» **Problem requirements**: Copy every line that contains the string "BARO" from the entries below.

Data records
========================================

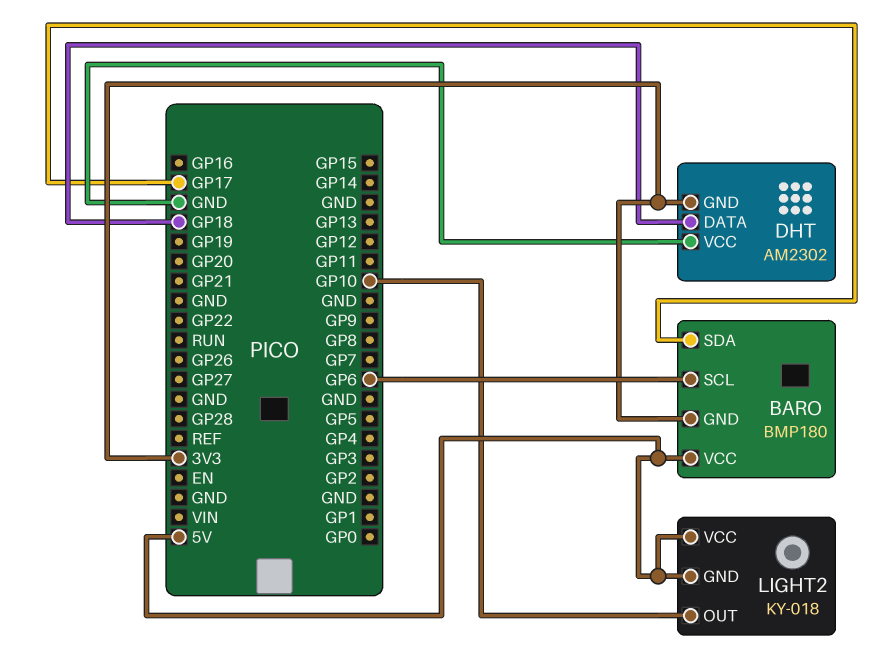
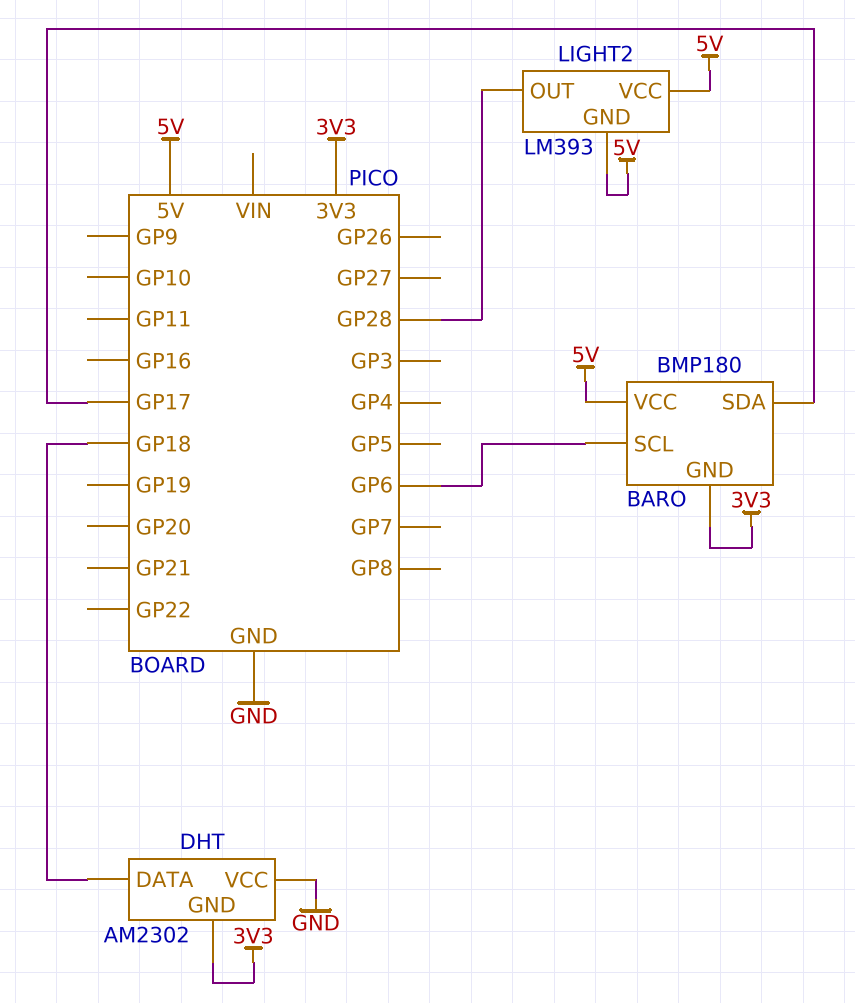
LIGHT2: KY-018 -> LM393
LIGHT2 pin OUT: GP10 -> GP28

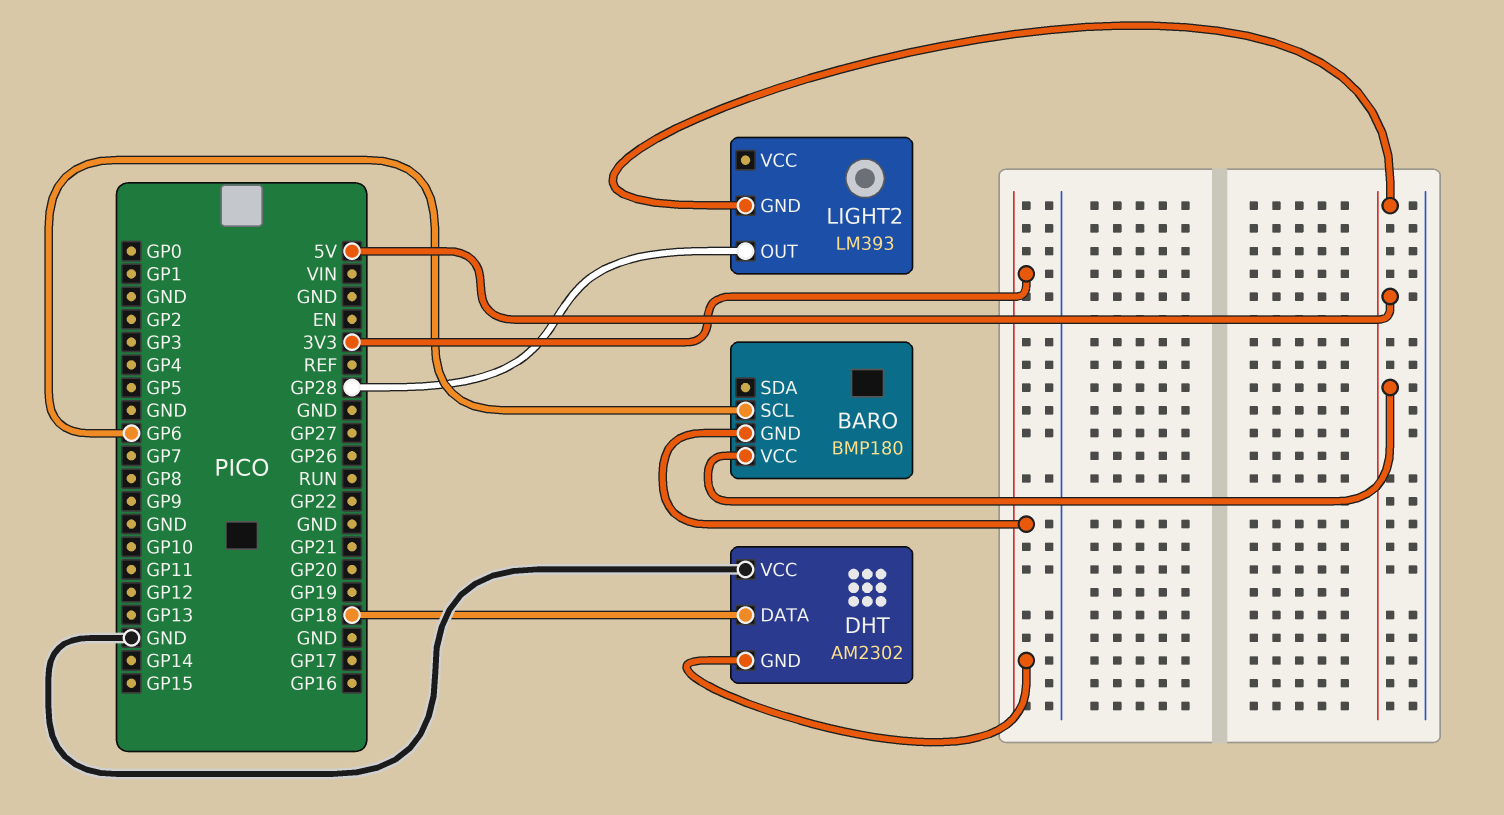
BARO pin SDA: GP17 -> none
LIGHT2 pin VCC: 5V -> none

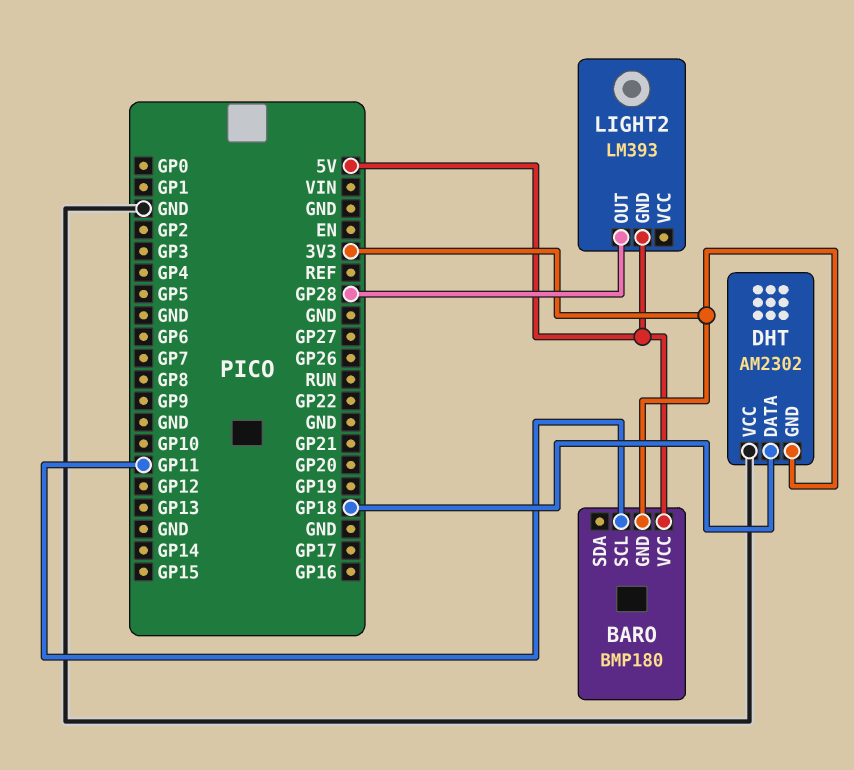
BARO pin SCL: GP6 -> GP11

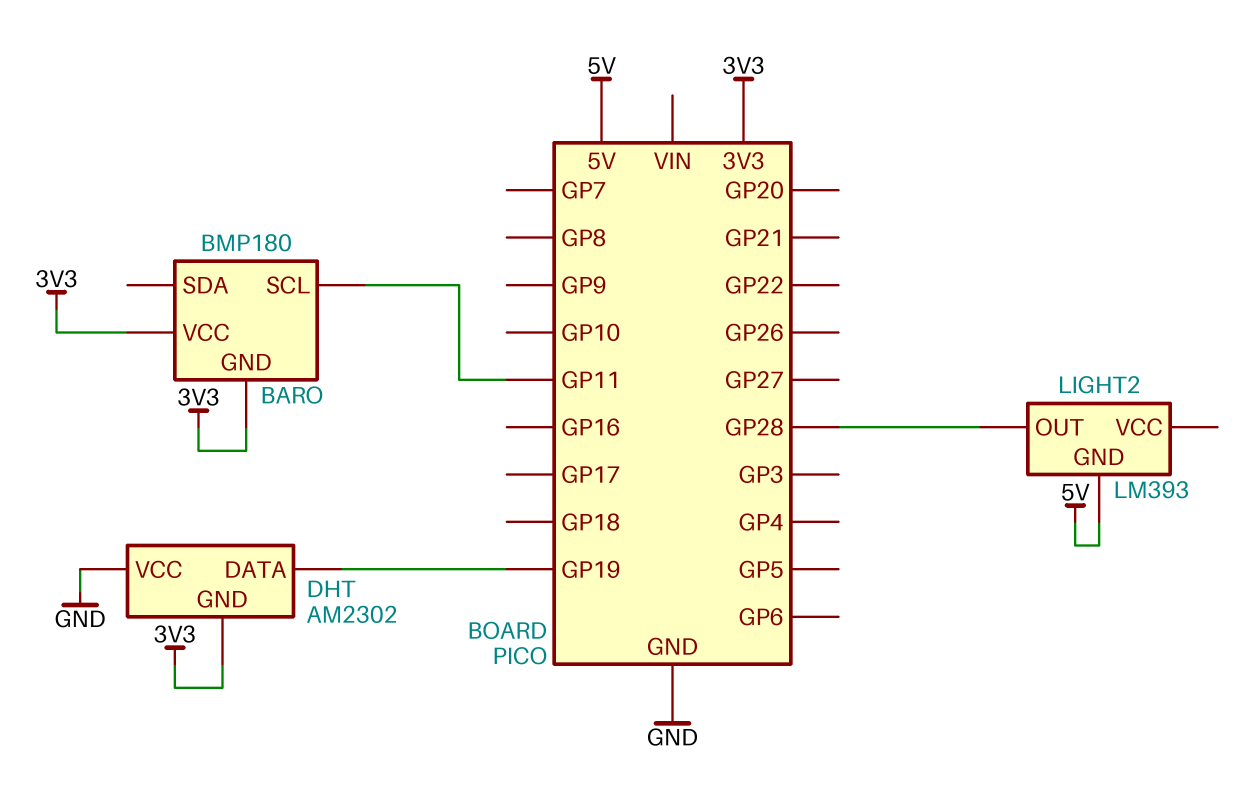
BARO pin VCC: 5V -> 3V3
DHT pin DATA: GP18 -> GP19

========================================

» **Exercise output**:
BARO pin SDA: GP17 -> none
BARO pin SCL: GP6 -> GP11
BARO pin VCC: 5V -> 3V3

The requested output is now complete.